-- Aim of the task --
Scan the records below for the line with "R8: 1.1k (GND, IC1/GP2) -> 1.1k (IC1/GP2, VA)" and the line with "R9: 1.2k (N005, VA) -> 6.8k (N005, VA)". Repeat those two lines and every line between them exactly, and nothing else.

START Material to process

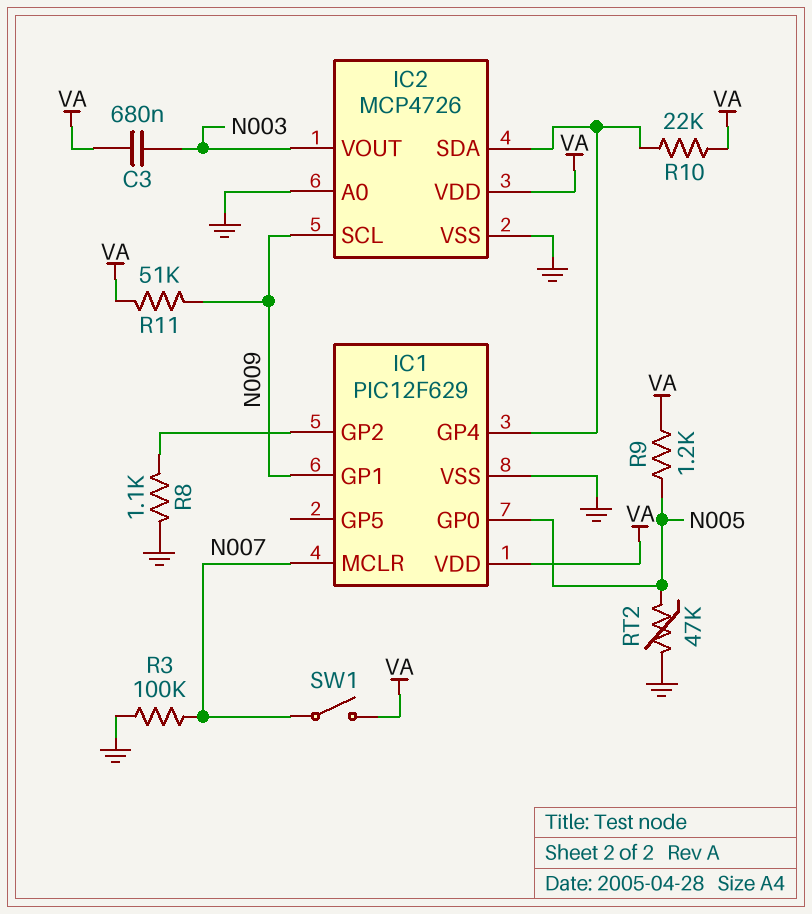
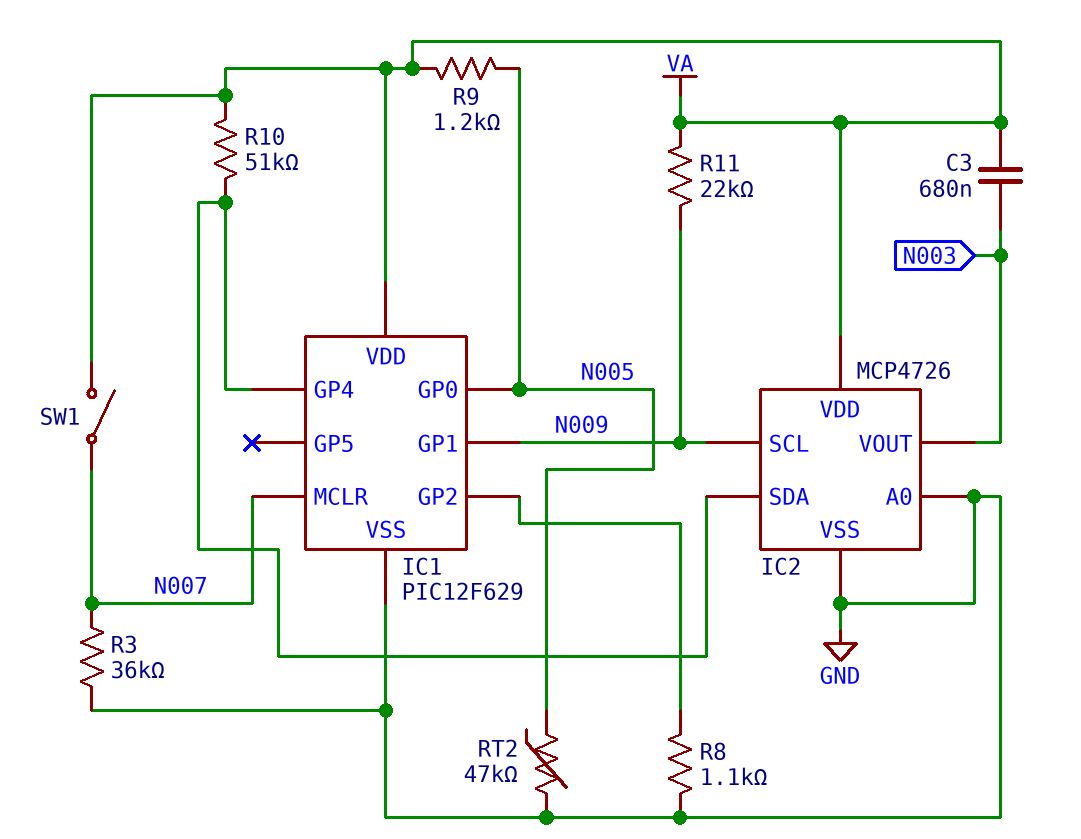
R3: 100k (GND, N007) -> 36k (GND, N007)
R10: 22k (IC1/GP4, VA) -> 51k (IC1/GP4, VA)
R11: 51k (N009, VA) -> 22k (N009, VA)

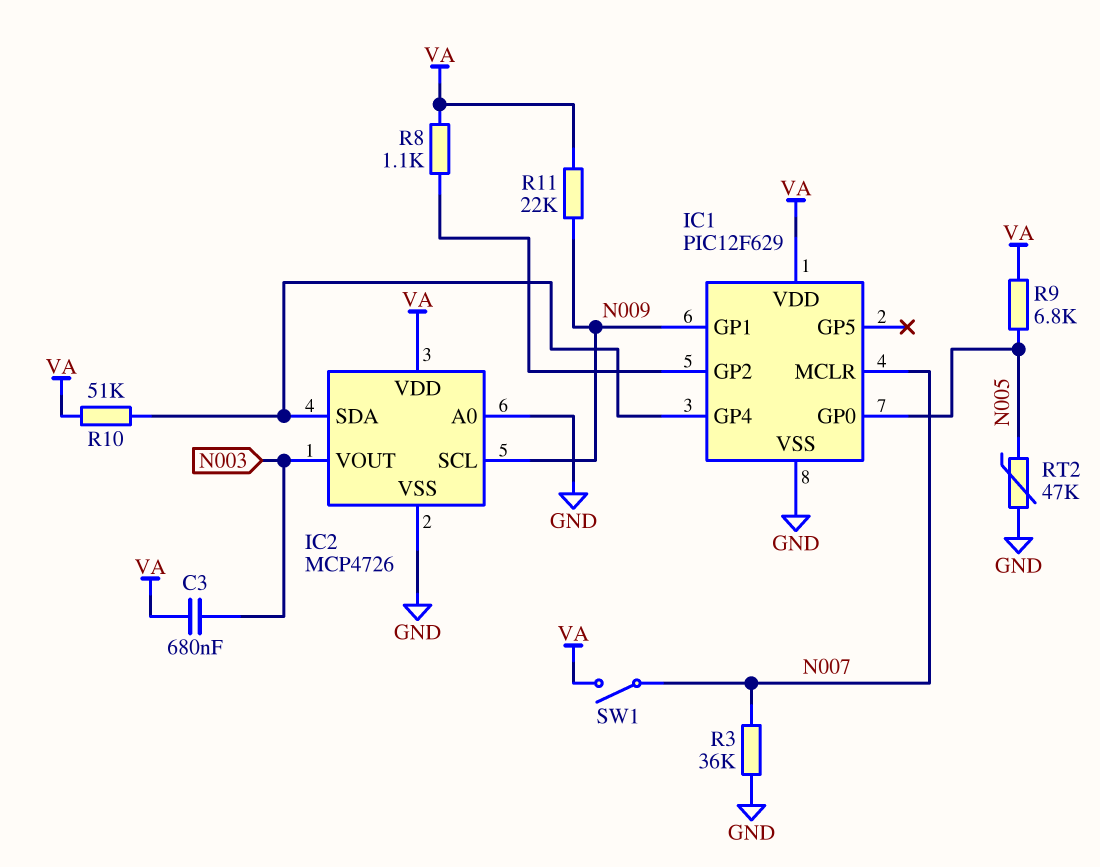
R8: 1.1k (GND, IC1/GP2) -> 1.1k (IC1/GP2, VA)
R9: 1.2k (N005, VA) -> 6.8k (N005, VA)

END Material to process
START Material to process

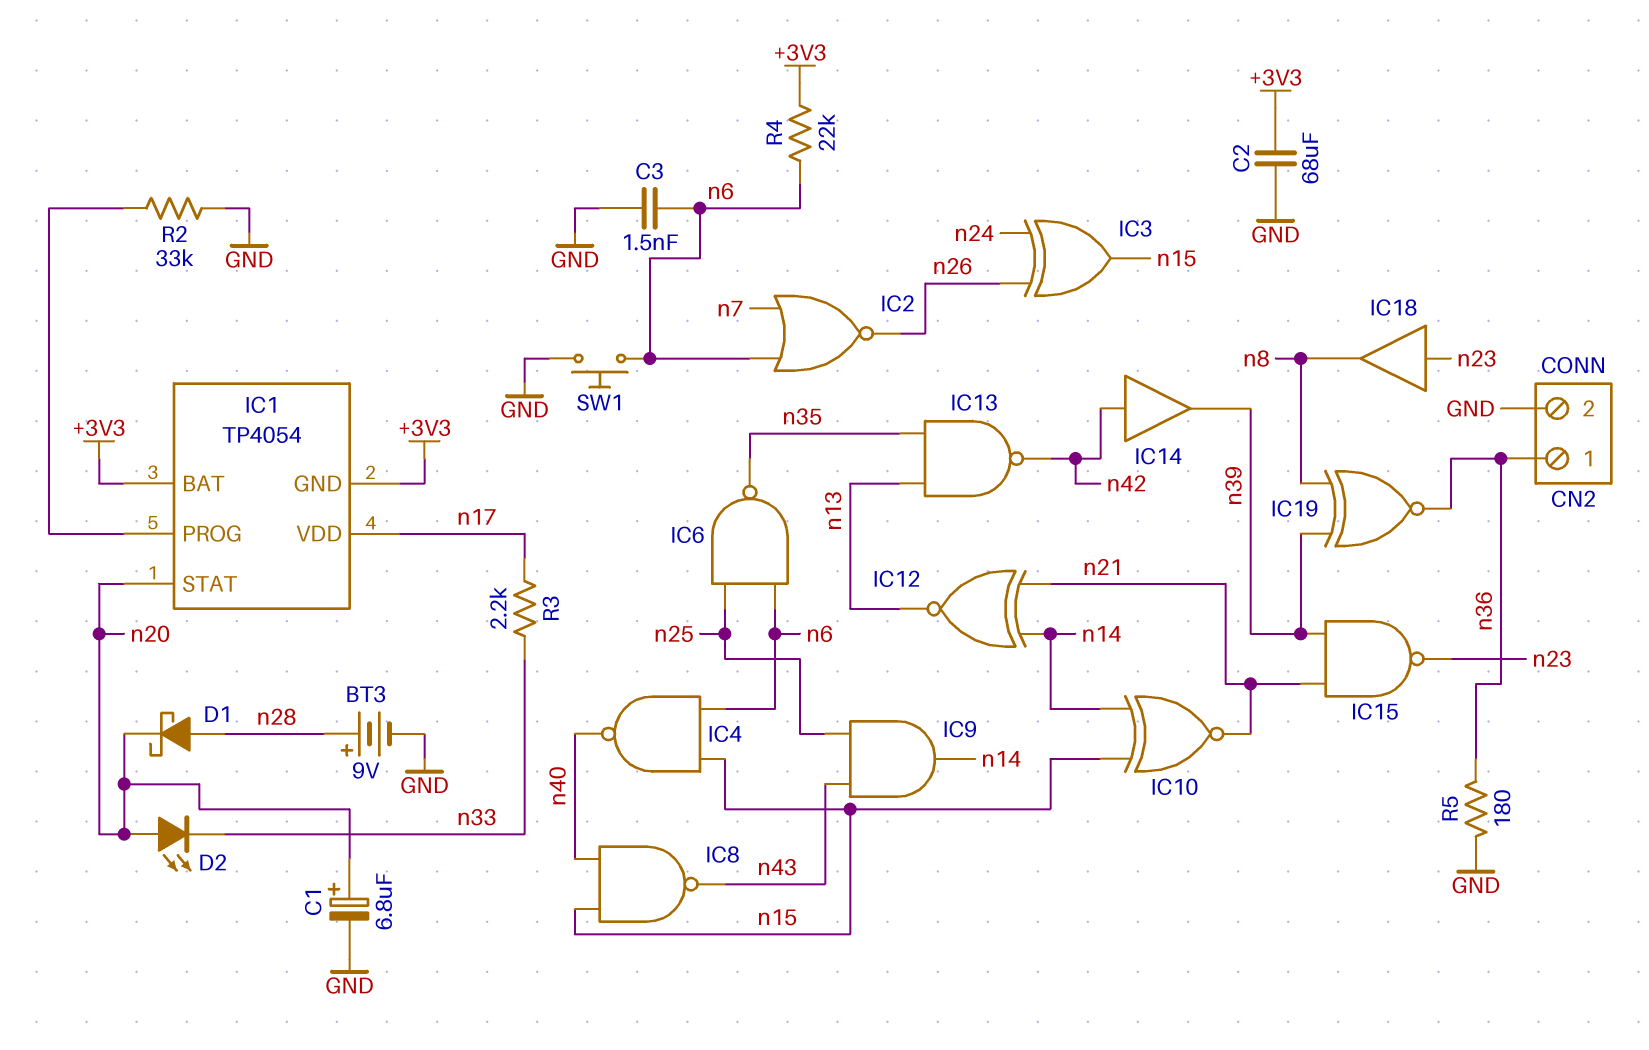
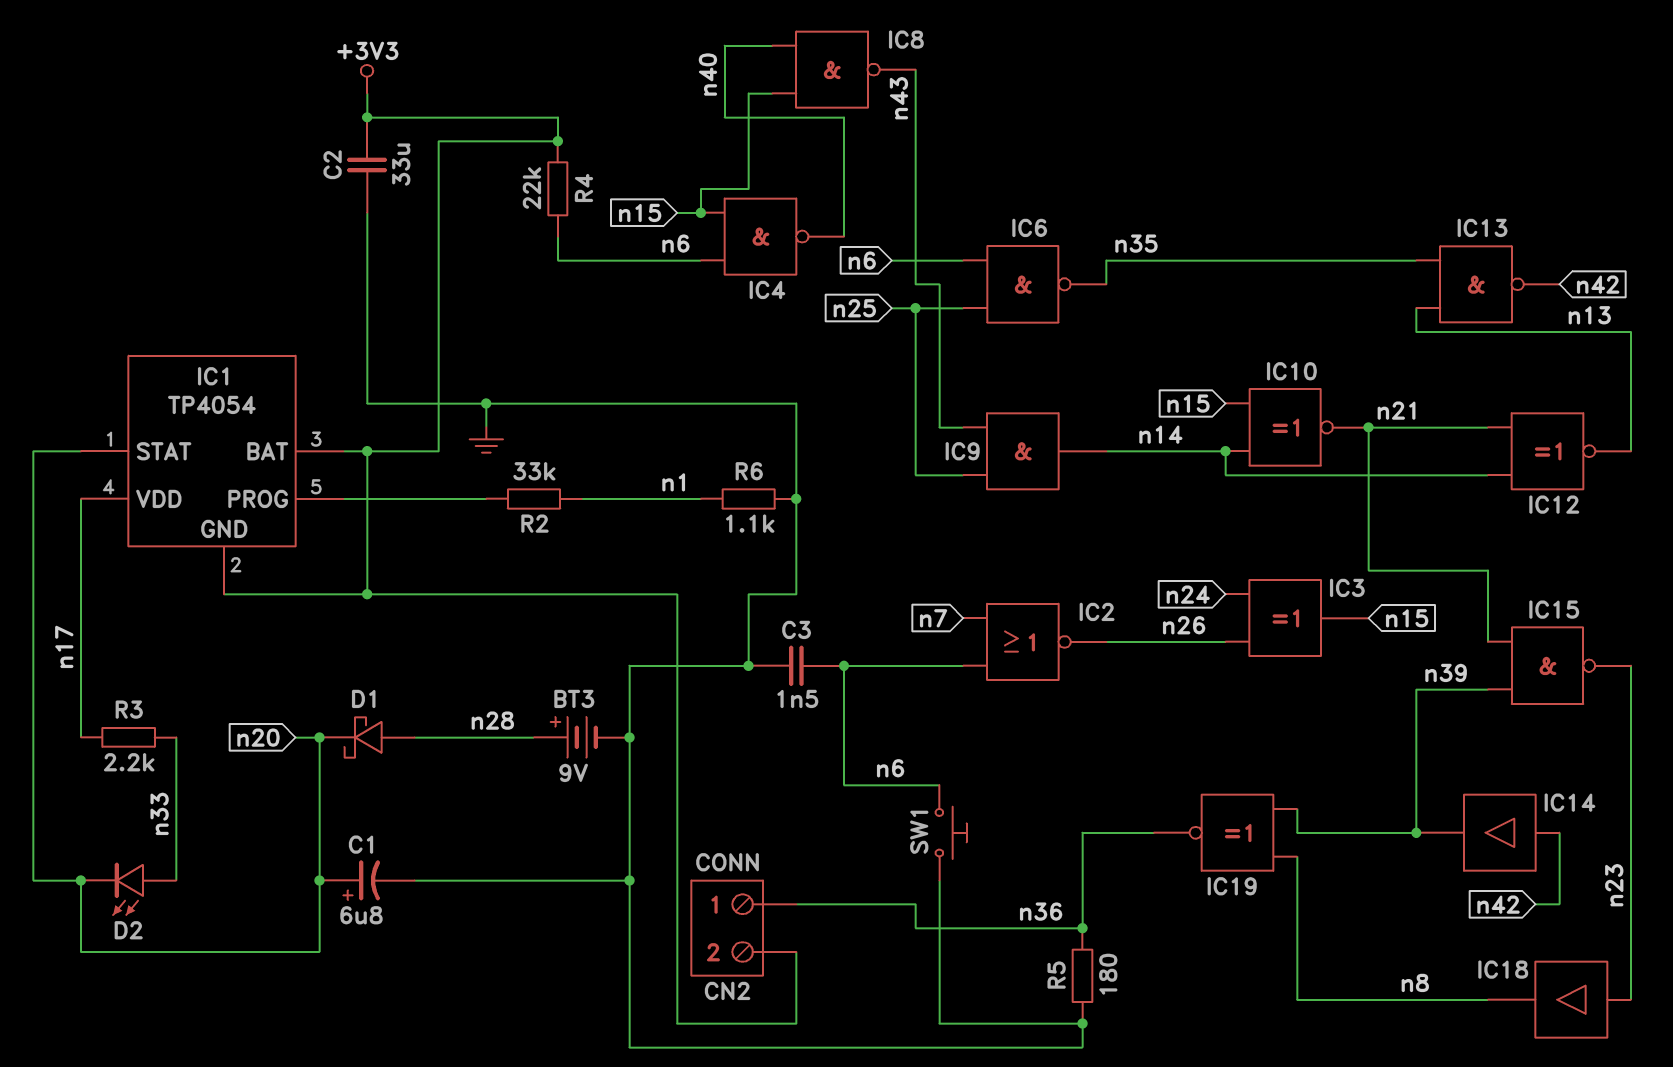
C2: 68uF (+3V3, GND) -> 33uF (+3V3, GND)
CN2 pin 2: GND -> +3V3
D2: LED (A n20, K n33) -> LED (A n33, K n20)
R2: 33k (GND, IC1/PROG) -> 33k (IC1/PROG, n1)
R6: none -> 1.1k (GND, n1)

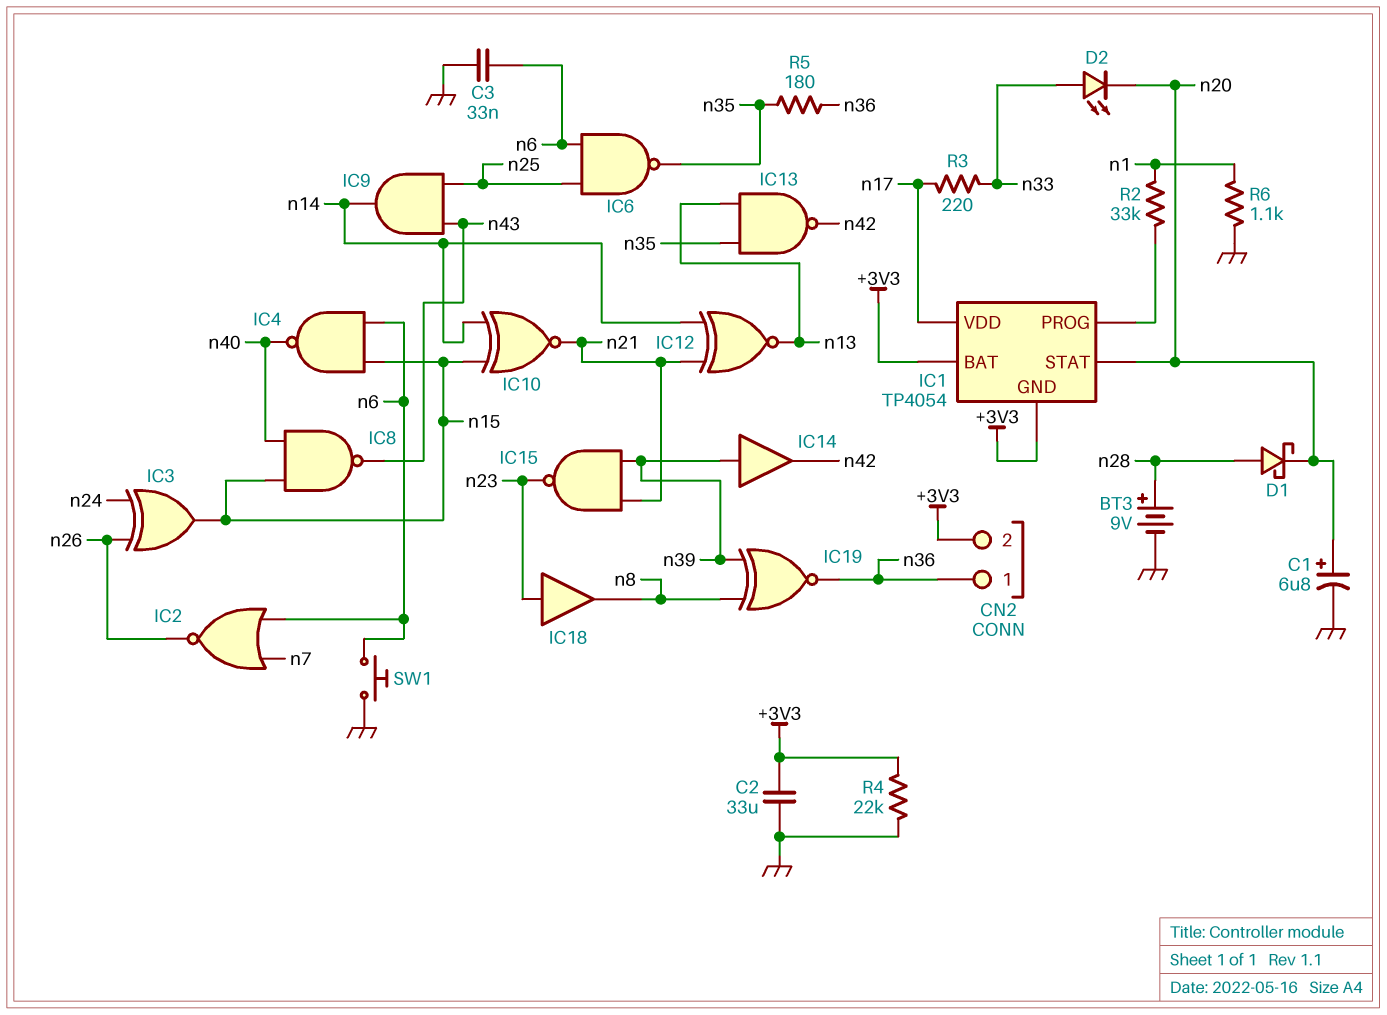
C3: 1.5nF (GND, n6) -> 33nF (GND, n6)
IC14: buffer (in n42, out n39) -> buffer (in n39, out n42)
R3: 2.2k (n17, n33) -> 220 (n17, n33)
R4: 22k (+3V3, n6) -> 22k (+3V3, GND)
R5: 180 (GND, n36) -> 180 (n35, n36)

END Material to process

-- Exercise result --
R8: 1.1k (GND, IC1/GP2) -> 1.1k (IC1/GP2, VA)
R9: 1.2k (N005, VA) -> 6.8k (N005, VA)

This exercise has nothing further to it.